▸ **Task statement**
Swap "none" for "blank" in all the lines below and keep everything else unchanged. Leave the pictures out of your answer.

▸ **Collection entries**

:::::

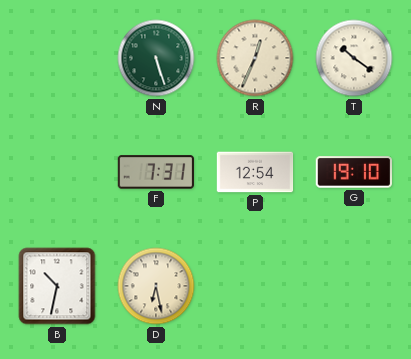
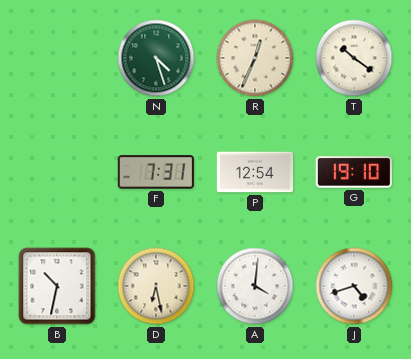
N: 5:27 -> 4:27
A: none -> 4:01
J: none -> 4:42
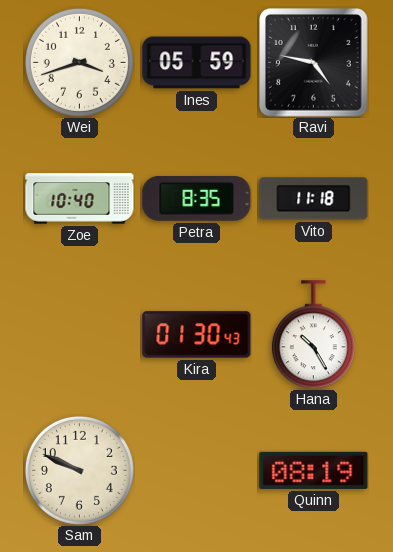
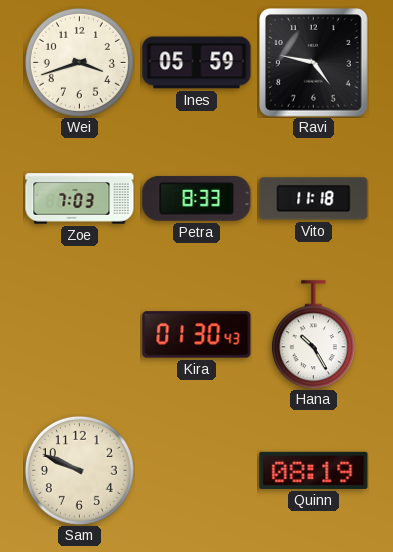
Zoe: 10:40 -> 7:03
Petra: 8:35 -> 8:33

:::::

▸ **Exercise result**
N: 5:27 -> 4:27
A: blank -> 4:01
J: blank -> 4:42
Zoe: 10:40 -> 7:03
Petra: 8:35 -> 8:33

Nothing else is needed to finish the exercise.